DATA FOR ANALYSIS →
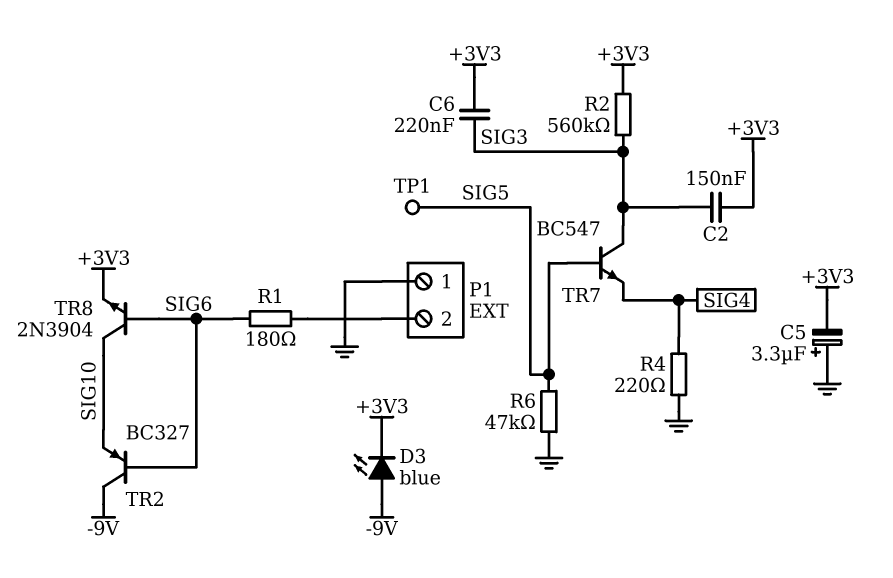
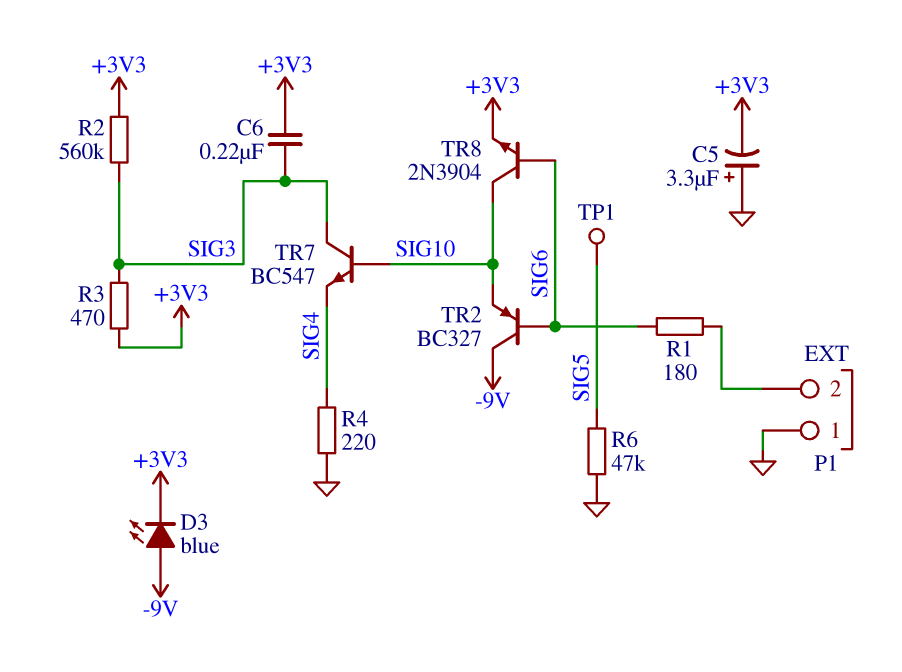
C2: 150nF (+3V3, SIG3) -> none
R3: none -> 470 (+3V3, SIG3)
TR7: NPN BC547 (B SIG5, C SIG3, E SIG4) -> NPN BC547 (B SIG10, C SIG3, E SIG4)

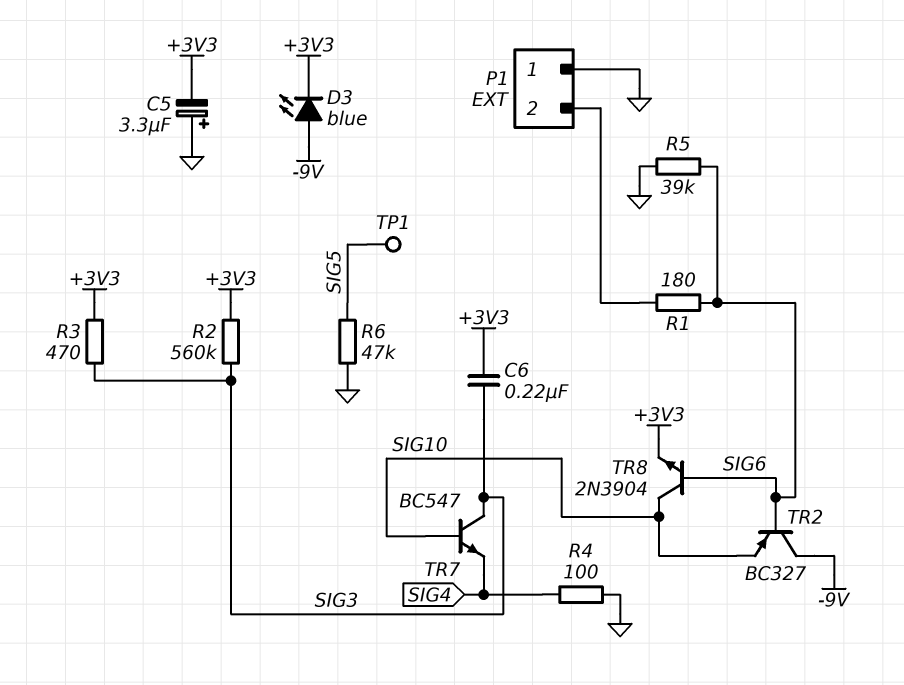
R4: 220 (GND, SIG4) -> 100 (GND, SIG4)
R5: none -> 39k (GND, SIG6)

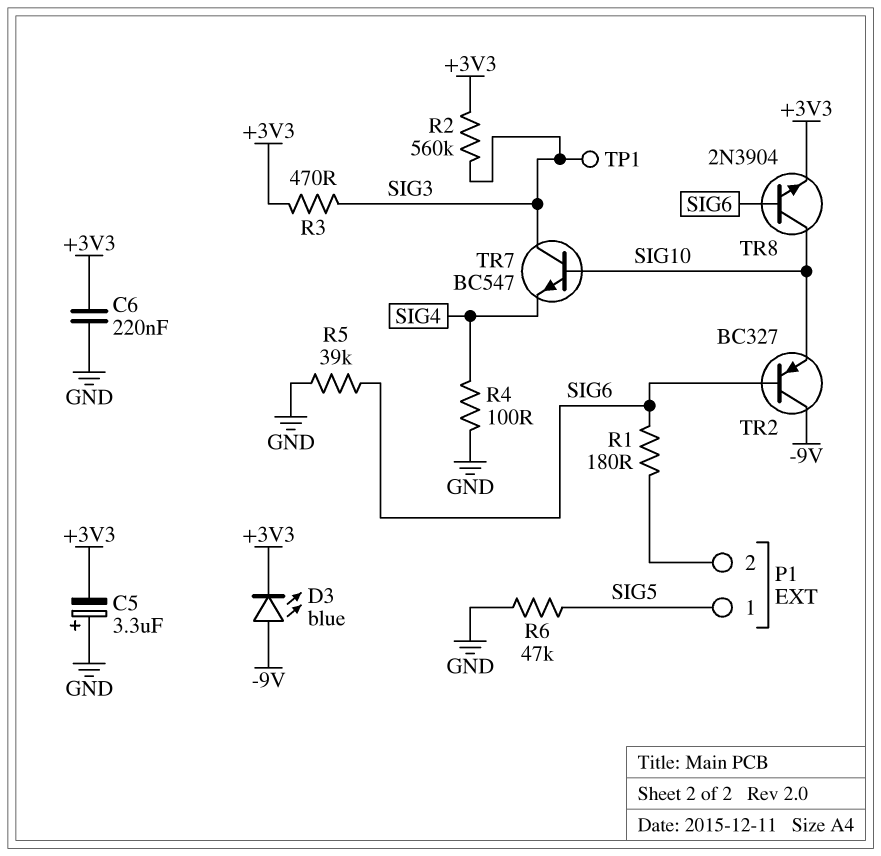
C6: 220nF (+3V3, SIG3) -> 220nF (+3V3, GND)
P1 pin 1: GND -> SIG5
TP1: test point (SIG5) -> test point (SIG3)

PROBLEM TO SOLVE → Only the last part of the entries above is needed: please copy the line with "P1 pin 1: GND -> SIG5" and each line after it exactly.

ANSWER BELOW →
P1 pin 1: GND -> SIG5
TP1: test point (SIG5) -> test point (SIG3)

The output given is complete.